- [ASSIGNMENT] Return the number of lines below with "switch" in them, and nothing else.

(RECORD EXCERPTS begins)

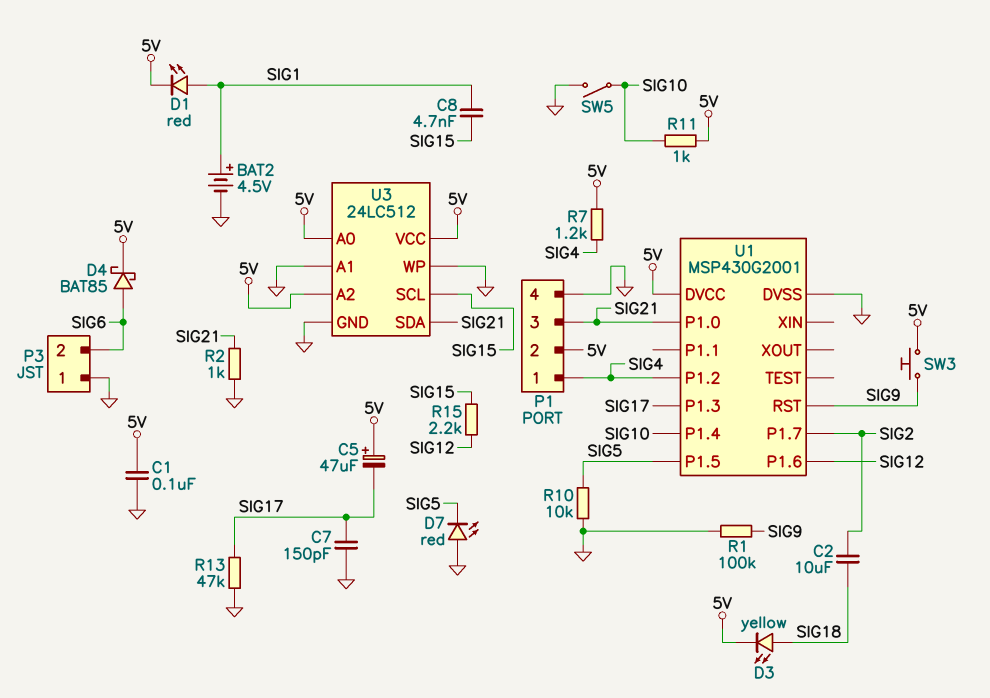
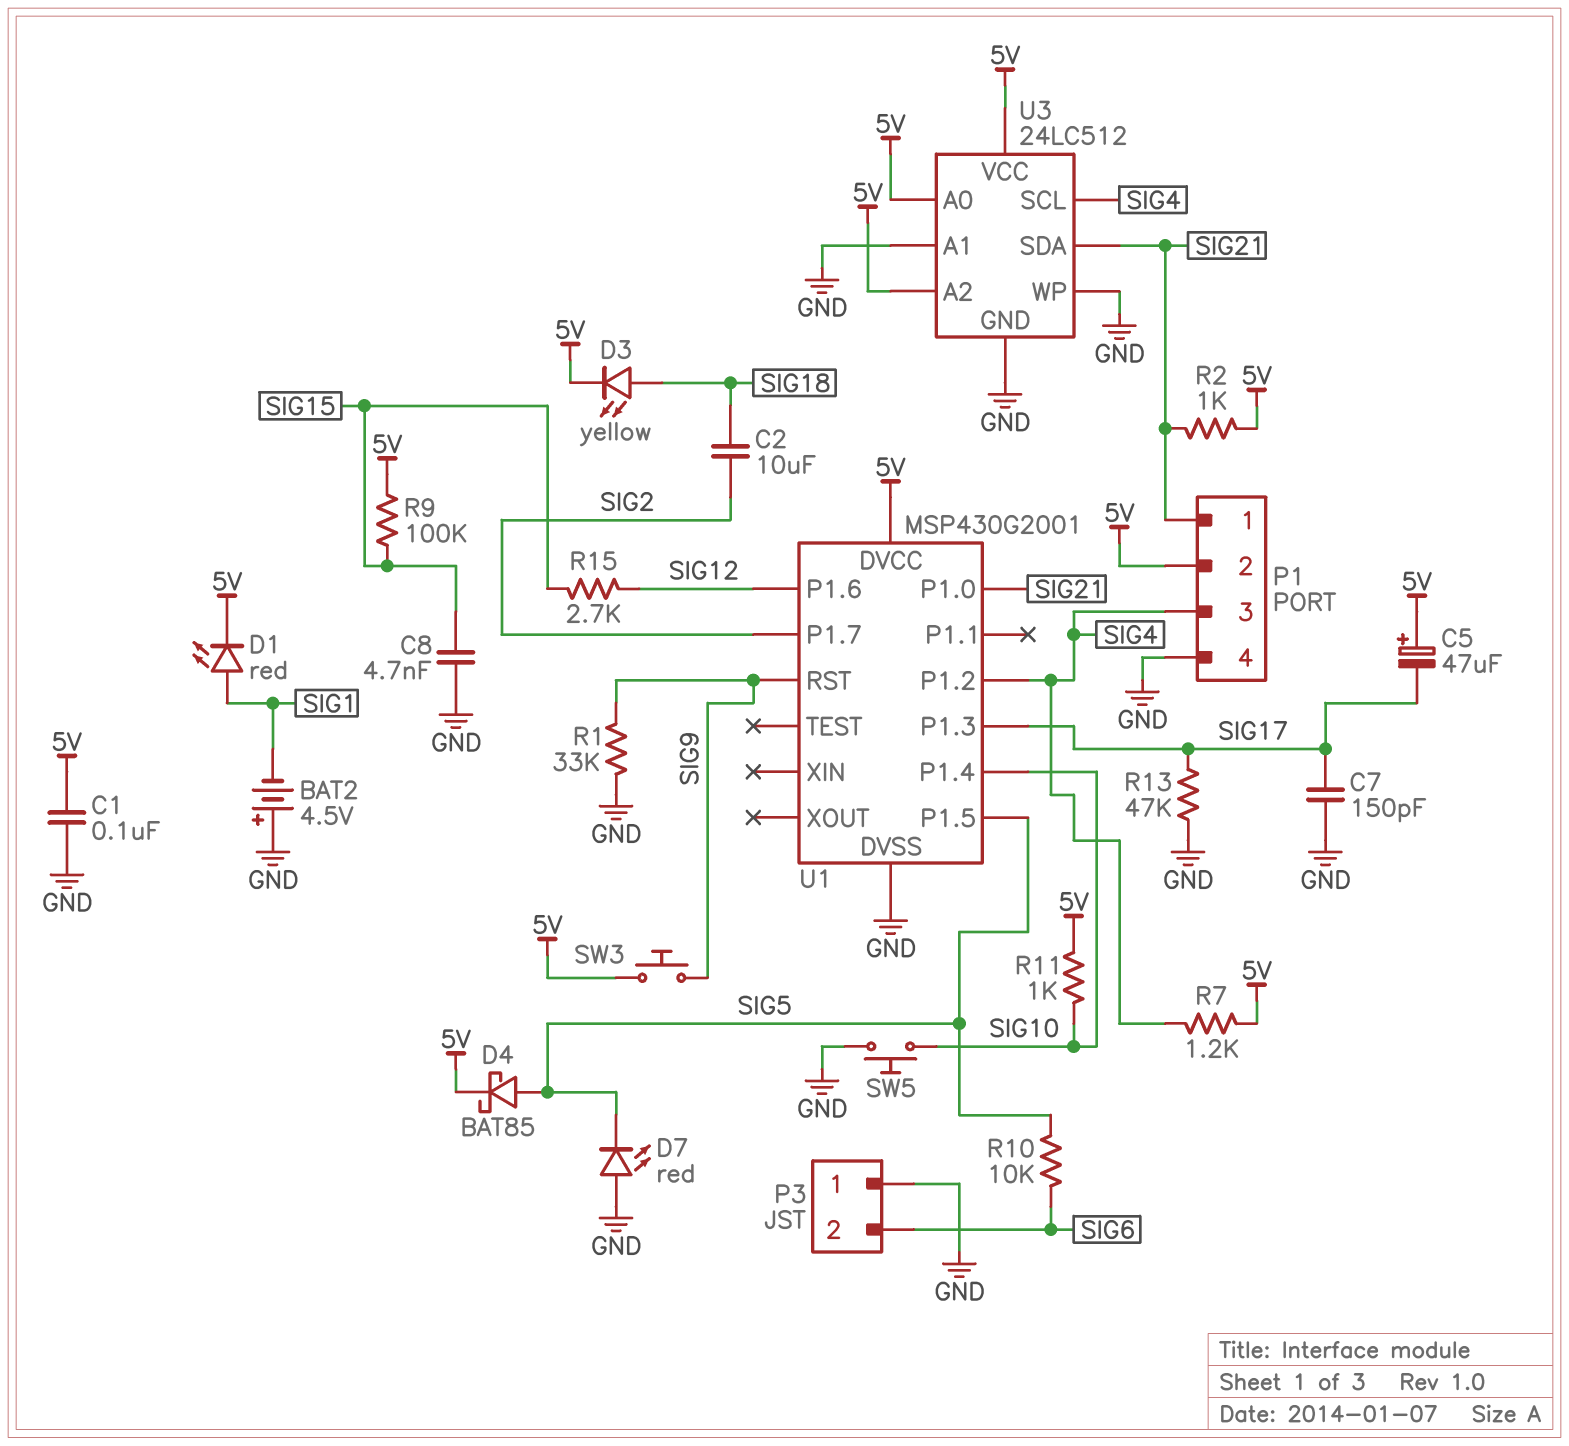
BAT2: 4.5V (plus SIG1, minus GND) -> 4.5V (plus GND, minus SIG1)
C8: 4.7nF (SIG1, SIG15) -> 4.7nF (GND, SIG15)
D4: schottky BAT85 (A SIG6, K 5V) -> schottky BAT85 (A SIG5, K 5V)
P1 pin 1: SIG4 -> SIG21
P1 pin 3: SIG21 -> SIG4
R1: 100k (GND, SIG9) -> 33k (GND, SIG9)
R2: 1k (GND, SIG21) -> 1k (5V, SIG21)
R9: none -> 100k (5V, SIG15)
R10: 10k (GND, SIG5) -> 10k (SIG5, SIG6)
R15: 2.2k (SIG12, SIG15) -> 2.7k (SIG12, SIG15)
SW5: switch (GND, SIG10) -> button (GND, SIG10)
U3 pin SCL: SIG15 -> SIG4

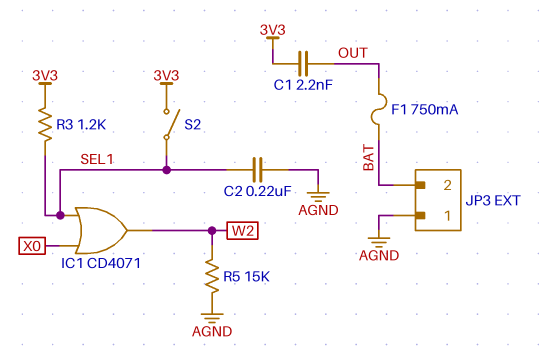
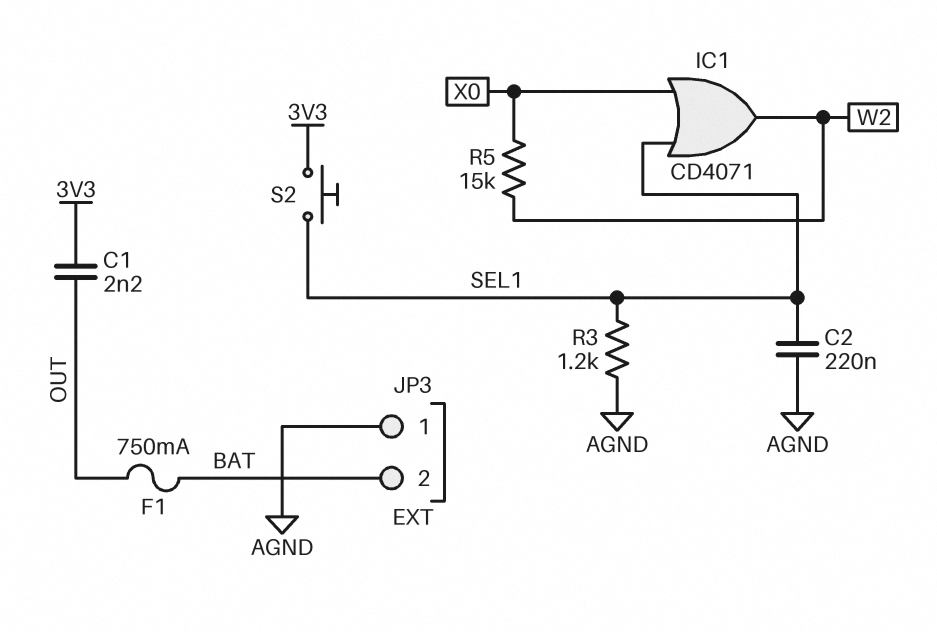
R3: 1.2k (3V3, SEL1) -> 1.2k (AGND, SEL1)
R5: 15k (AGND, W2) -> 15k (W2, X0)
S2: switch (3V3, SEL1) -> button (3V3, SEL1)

(RECORD EXCERPTS ends)
(RECORD EXCERPTS begins)

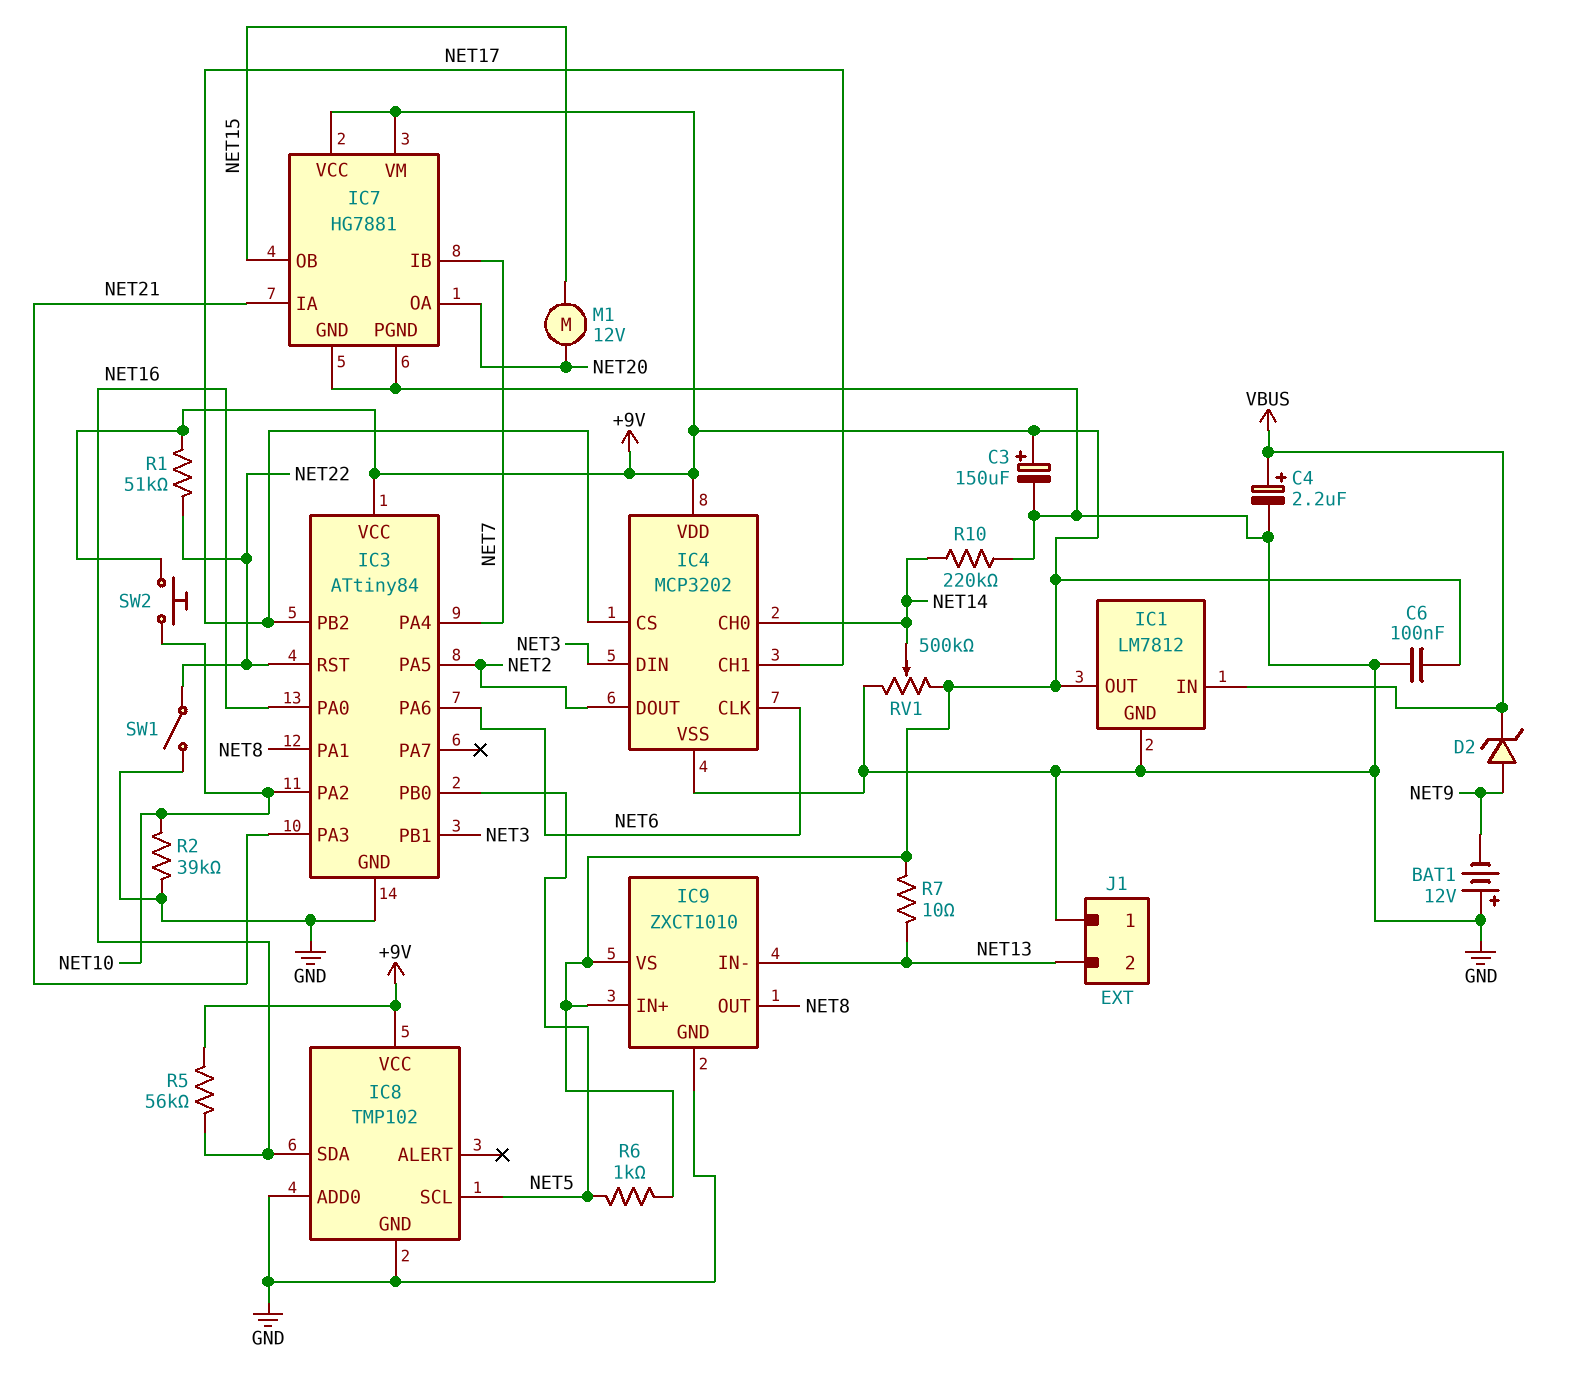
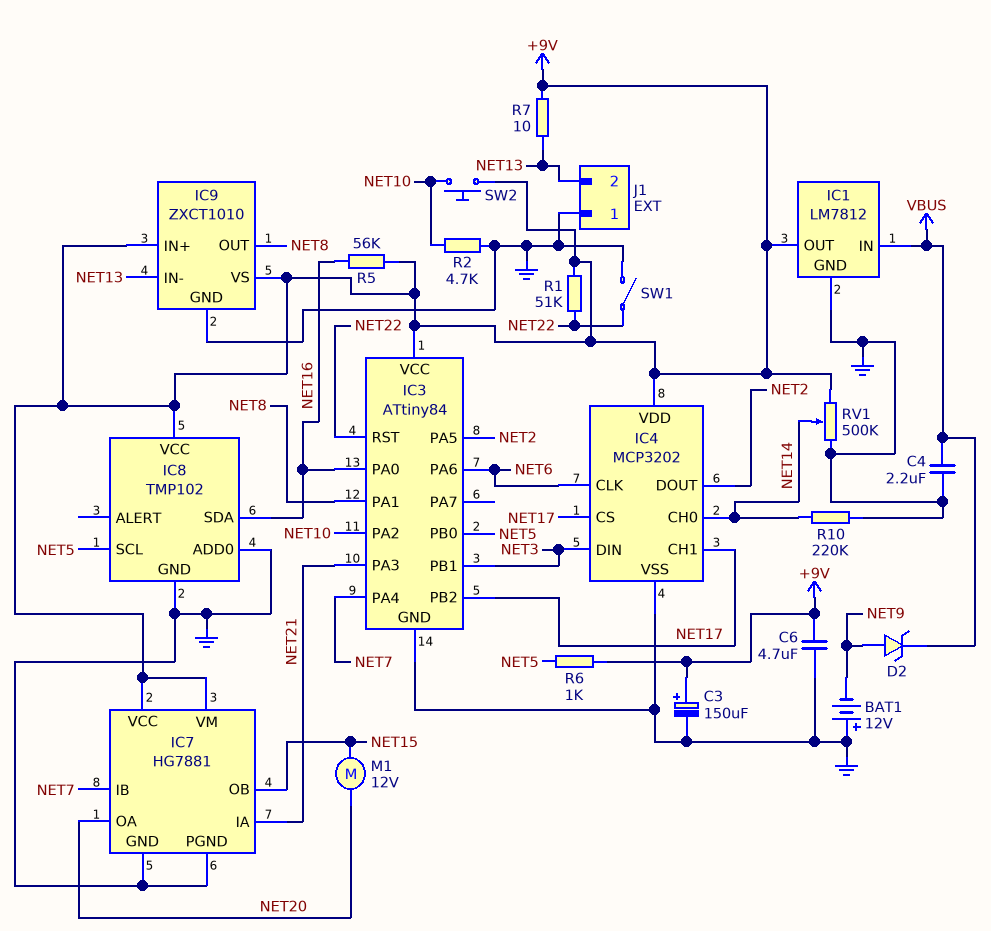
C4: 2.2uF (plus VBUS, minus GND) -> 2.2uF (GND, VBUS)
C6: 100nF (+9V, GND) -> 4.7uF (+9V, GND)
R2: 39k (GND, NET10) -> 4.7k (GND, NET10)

(RECORD EXCERPTS ends)

- [TASK ANSWER] 2